> _YOUR OBJECTIVE_
Here are the records. Print them all exactly.

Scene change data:
-- Opening Marker --

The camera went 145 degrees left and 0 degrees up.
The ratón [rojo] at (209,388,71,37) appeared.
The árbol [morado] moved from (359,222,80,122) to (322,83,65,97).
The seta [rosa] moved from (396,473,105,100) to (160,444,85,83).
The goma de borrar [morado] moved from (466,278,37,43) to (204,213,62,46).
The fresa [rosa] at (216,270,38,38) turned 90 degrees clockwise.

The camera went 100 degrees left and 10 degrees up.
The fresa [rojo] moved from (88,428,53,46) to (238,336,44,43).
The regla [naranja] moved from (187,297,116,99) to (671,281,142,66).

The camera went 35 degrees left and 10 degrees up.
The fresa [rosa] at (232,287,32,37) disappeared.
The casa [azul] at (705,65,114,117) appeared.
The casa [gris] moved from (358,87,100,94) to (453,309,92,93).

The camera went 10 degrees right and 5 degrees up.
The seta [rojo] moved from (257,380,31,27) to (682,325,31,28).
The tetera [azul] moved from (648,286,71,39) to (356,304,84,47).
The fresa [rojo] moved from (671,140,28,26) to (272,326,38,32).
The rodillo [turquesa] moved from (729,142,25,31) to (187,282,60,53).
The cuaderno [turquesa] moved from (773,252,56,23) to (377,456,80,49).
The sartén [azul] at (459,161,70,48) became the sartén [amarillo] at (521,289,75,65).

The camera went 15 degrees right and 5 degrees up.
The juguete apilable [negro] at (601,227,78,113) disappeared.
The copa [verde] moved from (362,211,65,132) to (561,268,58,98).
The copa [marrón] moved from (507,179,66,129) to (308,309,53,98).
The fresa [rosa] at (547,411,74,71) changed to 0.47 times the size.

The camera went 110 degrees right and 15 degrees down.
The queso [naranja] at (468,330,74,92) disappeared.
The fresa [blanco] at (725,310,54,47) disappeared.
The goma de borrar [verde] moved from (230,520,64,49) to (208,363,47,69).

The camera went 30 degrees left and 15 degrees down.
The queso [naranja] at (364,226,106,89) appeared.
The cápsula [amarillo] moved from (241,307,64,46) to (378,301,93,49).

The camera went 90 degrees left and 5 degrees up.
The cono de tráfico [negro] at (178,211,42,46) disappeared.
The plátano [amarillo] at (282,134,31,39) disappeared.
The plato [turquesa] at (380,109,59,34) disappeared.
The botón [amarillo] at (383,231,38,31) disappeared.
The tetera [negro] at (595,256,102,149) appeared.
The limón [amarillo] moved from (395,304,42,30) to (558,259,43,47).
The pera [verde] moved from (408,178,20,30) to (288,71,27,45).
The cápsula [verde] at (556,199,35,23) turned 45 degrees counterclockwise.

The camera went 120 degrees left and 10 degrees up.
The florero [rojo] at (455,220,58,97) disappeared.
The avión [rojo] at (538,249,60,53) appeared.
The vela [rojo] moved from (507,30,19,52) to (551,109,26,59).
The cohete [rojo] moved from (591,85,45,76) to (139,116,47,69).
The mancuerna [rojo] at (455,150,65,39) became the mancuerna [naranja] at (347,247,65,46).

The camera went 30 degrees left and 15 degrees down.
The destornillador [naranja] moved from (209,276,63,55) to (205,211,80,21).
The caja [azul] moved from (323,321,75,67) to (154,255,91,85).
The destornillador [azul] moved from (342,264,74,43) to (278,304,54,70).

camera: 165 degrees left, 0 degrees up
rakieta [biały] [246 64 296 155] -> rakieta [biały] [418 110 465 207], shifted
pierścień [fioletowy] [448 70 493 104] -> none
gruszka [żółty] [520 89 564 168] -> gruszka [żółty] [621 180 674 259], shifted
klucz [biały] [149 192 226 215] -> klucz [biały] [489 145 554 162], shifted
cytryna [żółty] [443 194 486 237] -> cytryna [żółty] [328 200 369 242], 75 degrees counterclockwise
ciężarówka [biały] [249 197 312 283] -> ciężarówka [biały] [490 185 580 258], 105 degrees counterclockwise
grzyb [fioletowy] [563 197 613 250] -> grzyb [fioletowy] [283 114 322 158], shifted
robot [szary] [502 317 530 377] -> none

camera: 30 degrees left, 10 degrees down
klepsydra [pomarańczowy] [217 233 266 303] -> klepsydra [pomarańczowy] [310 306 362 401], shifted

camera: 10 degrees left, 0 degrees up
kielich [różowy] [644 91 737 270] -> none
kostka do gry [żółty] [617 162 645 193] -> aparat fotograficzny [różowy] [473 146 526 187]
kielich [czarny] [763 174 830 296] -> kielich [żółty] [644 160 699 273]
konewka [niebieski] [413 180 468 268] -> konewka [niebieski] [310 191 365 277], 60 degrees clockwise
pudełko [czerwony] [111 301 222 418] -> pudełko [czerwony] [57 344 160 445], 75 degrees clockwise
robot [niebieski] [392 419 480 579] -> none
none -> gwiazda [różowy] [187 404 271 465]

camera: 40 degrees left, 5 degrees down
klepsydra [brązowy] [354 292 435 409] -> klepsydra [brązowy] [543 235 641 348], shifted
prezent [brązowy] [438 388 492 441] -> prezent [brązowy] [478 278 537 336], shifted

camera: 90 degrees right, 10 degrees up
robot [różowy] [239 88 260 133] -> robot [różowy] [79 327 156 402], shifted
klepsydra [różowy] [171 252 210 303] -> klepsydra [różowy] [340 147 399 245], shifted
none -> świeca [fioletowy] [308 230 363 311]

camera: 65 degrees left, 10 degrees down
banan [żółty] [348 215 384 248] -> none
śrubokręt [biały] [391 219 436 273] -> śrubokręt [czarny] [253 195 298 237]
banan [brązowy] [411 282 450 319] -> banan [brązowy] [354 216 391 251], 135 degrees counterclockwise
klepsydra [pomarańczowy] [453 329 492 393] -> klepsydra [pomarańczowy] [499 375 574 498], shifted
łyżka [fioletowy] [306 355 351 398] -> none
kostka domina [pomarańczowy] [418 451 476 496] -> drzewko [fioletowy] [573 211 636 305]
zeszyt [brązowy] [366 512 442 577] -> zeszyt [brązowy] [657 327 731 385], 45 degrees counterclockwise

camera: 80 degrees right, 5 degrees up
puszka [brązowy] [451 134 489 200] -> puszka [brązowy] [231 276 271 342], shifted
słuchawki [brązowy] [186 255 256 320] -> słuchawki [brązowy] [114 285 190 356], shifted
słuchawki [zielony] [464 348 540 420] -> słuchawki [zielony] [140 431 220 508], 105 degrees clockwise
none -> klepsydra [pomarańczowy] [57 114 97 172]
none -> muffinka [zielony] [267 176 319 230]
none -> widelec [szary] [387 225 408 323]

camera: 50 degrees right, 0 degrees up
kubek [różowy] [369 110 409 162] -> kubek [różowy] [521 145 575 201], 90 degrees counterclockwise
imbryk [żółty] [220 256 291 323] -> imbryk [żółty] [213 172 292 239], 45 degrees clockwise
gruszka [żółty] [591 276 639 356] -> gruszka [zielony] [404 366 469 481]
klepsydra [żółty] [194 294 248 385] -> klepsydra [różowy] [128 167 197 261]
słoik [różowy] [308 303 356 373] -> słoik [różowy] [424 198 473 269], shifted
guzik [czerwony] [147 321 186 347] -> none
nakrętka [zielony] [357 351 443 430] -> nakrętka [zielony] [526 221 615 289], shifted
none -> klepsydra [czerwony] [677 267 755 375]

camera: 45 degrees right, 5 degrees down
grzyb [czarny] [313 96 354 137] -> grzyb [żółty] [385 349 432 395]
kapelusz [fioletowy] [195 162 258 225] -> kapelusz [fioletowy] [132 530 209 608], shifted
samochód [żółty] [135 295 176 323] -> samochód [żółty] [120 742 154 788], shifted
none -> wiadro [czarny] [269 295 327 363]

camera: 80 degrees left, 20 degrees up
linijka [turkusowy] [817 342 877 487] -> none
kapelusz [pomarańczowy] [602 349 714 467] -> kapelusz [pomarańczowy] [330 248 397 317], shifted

-- Closing Marker --

> _EXERCISE RESULT_
The camera went 145 degrees left and 0 degrees up.
The ratón [rojo] at (209,388,71,37) appeared.
The árbol [morado] moved from (359,222,80,122) to (322,83,65,97).
The seta [rosa] moved from (396,473,105,100) to (160,444,85,83).
The goma de borrar [morado] moved from (466,278,37,43) to (204,213,62,46).
The fresa [rosa] at (216,270,38,38) turned 90 degrees clockwise.

The camera went 100 degrees left and 10 degrees up.
The fresa [rojo] moved from (88,428,53,46) to (238,336,44,43).
The regla [naranja] moved from (187,297,116,99) to (671,281,142,66).

The camera went 35 degrees left and 10 degrees up.
The fresa [rosa] at (232,287,32,37) disappeared.
The casa [azul] at (705,65,114,117) appeared.
The casa [gris] moved from (358,87,100,94) to (453,309,92,93).

The camera went 10 degrees right and 5 degrees up.
The seta [rojo] moved from (257,380,31,27) to (682,325,31,28).
The tetera [azul] moved from (648,286,71,39) to (356,304,84,47).
The fresa [rojo] moved from (671,140,28,26) to (272,326,38,32).
The rodillo [turquesa] moved from (729,142,25,31) to (187,282,60,53).
The cuaderno [turquesa] moved from (773,252,56,23) to (377,456,80,49).
The sartén [azul] at (459,161,70,48) became the sartén [amarillo] at (521,289,75,65).

The camera went 15 degrees right and 5 degrees up.
The juguete apilable [negro] at (601,227,78,113) disappeared.
The copa [verde] moved from (362,211,65,132) to (561,268,58,98).
The copa [marrón] moved from (507,179,66,129) to (308,309,53,98).
The fresa [rosa] at (547,411,74,71) changed to 0.47 times the size.

The camera went 110 degrees right and 15 degrees down.
The queso [naranja] at (468,330,74,92) disappeared.
The fresa [blanco] at (725,310,54,47) disappeared.
The goma de borrar [verde] moved from (230,520,64,49) to (208,363,47,69).

The camera went 30 degrees left and 15 degrees down.
The queso [naranja] at (364,226,106,89) appeared.
The cápsula [amarillo] moved from (241,307,64,46) to (378,301,93,49).

The camera went 90 degrees left and 5 degrees up.
The cono de tráfico [negro] at (178,211,42,46) disappeared.
The plátano [amarillo] at (282,134,31,39) disappeared.
The plato [turquesa] at (380,109,59,34) disappeared.
The botón [amarillo] at (383,231,38,31) disappeared.
The tetera [negro] at (595,256,102,149) appeared.
The limón [amarillo] moved from (395,304,42,30) to (558,259,43,47).
The pera [verde] moved from (408,178,20,30) to (288,71,27,45).
The cápsula [verde] at (556,199,35,23) turned 45 degrees counterclockwise.

The camera went 120 degrees left and 10 degrees up.
The florero [rojo] at (455,220,58,97) disappeared.
The avión [rojo] at (538,249,60,53) appeared.
The vela [rojo] moved from (507,30,19,52) to (551,109,26,59).
The cohete [rojo] moved from (591,85,45,76) to (139,116,47,69).
The mancuerna [rojo] at (455,150,65,39) became the mancuerna [naranja] at (347,247,65,46).

The camera went 30 degrees left and 15 degrees down.
The destornillador [naranja] moved from (209,276,63,55) to (205,211,80,21).
The caja [azul] moved from (323,321,75,67) to (154,255,91,85).
The destornillador [azul] moved from (342,264,74,43) to (278,304,54,70).

camera: 165 degrees left, 0 degrees up
rakieta [biały] [246 64 296 155] -> rakieta [biały] [418 110 465 207], shifted
pierścień [fioletowy] [448 70 493 104] -> none
gruszka [żółty] [520 89 564 168] -> gruszka [żółty] [621 180 674 259], shifted
klucz [biały] [149 192 226 215] -> klucz [biały] [489 145 554 162], shifted
cytryna [żółty] [443 194 486 237] -> cytryna [żółty] [328 200 369 242], 75 degrees counterclockwise
ciężarówka [biały] [249 197 312 283] -> ciężarówka [biały] [490 185 580 258], 105 degrees counterclockwise
grzyb [fioletowy] [563 197 613 250] -> grzyb [fioletowy] [283 114 322 158], shifted
robot [szary] [502 317 530 377] -> none

camera: 30 degrees left, 10 degrees down
klepsydra [pomarańczowy] [217 233 266 303] -> klepsydra [pomarańczowy] [310 306 362 401], shifted

camera: 10 degrees left, 0 degrees up
kielich [różowy] [644 91 737 270] -> none
kostka do gry [żółty] [617 162 645 193] -> aparat fotograficzny [różowy] [473 146 526 187]
kielich [czarny] [763 174 830 296] -> kielich [żółty] [644 160 699 273]
konewka [niebieski] [413 180 468 268] -> konewka [niebieski] [310 191 365 277], 60 degrees clockwise
pudełko [czerwony] [111 301 222 418] -> pudełko [czerwony] [57 344 160 445], 75 degrees clockwise
robot [niebieski] [392 419 480 579] -> none
none -> gwiazda [różowy] [187 404 271 465]

camera: 40 degrees left, 5 degrees down
klepsydra [brązowy] [354 292 435 409] -> klepsydra [brązowy] [543 235 641 348], shifted
prezent [brązowy] [438 388 492 441] -> prezent [brązowy] [478 278 537 336], shifted

camera: 90 degrees right, 10 degrees up
robot [różowy] [239 88 260 133] -> robot [różowy] [79 327 156 402], shifted
klepsydra [różowy] [171 252 210 303] -> klepsydra [różowy] [340 147 399 245], shifted
none -> świeca [fioletowy] [308 230 363 311]

camera: 65 degrees left, 10 degrees down
banan [żółty] [348 215 384 248] -> none
śrubokręt [biały] [391 219 436 273] -> śrubokręt [czarny] [253 195 298 237]
banan [brązowy] [411 282 450 319] -> banan [brązowy] [354 216 391 251], 135 degrees counterclockwise
klepsydra [pomarańczowy] [453 329 492 393] -> klepsydra [pomarańczowy] [499 375 574 498], shifted
łyżka [fioletowy] [306 355 351 398] -> none
kostka domina [pomarańczowy] [418 451 476 496] -> drzewko [fioletowy] [573 211 636 305]
zeszyt [brązowy] [366 512 442 577] -> zeszyt [brązowy] [657 327 731 385], 45 degrees counterclockwise

camera: 80 degrees right, 5 degrees up
puszka [brązowy] [451 134 489 200] -> puszka [brązowy] [231 276 271 342], shifted
słuchawki [brązowy] [186 255 256 320] -> słuchawki [brązowy] [114 285 190 356], shifted
słuchawki [zielony] [464 348 540 420] -> słuchawki [zielony] [140 431 220 508], 105 degrees clockwise
none -> klepsydra [pomarańczowy] [57 114 97 172]
none -> muffinka [zielony] [267 176 319 230]
none -> widelec [szary] [387 225 408 323]

camera: 50 degrees right, 0 degrees up
kubek [różowy] [369 110 409 162] -> kubek [różowy] [521 145 575 201], 90 degrees counterclockwise
imbryk [żółty] [220 256 291 323] -> imbryk [żółty] [213 172 292 239], 45 degrees clockwise
gruszka [żółty] [591 276 639 356] -> gruszka [zielony] [404 366 469 481]
klepsydra [żółty] [194 294 248 385] -> klepsydra [różowy] [128 167 197 261]
słoik [różowy] [308 303 356 373] -> słoik [różowy] [424 198 473 269], shifted
guzik [czerwony] [147 321 186 347] -> none
nakrętka [zielony] [357 351 443 430] -> nakrętka [zielony] [526 221 615 289], shifted
none -> klepsydra [czerwony] [677 267 755 375]

camera: 45 degrees right, 5 degrees down
grzyb [czarny] [313 96 354 137] -> grzyb [żółty] [385 349 432 395]
kapelusz [fioletowy] [195 162 258 225] -> kapelusz [fioletowy] [132 530 209 608], shifted
samochód [żółty] [135 295 176 323] -> samochód [żółty] [120 742 154 788], shifted
none -> wiadro [czarny] [269 295 327 363]

camera: 80 degrees left, 20 degrees up
linijka [turkusowy] [817 342 877 487] -> none
kapelusz [pomarańczowy] [602 349 714 467] -> kapelusz [pomarańczowy] [330 248 397 317], shifted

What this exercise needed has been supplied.